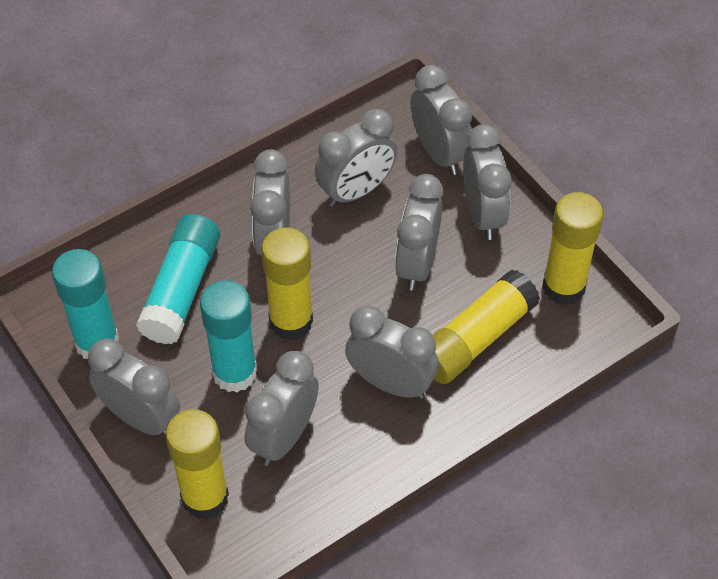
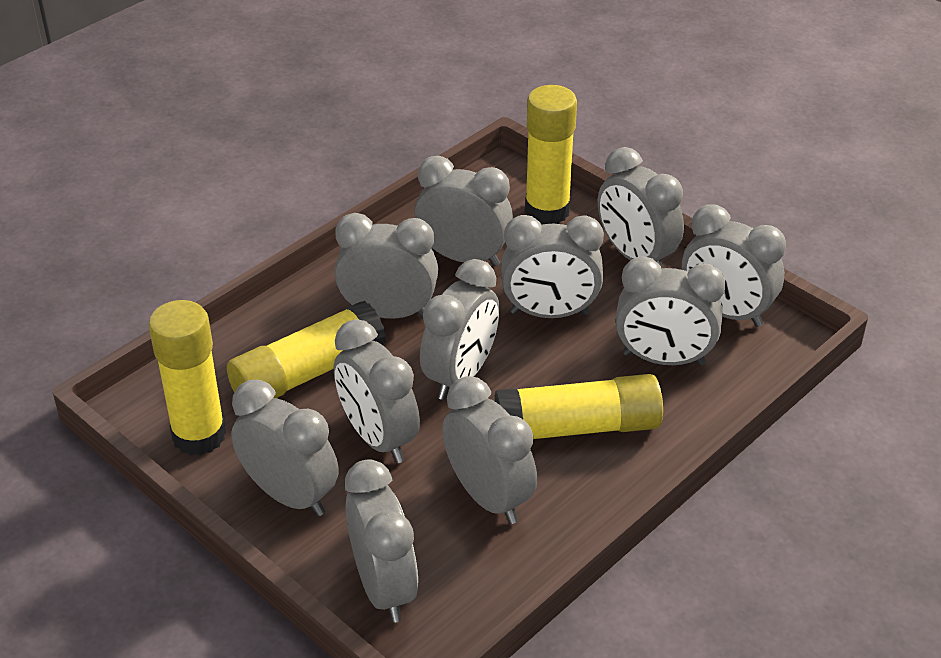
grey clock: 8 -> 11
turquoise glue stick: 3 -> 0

---

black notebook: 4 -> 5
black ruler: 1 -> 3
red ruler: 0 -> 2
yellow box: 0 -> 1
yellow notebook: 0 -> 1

Aim of the exercise: Please show the lines of the material that contain the string "notebook".

Answer:
black notebook: 4 -> 5
yellow notebook: 0 -> 1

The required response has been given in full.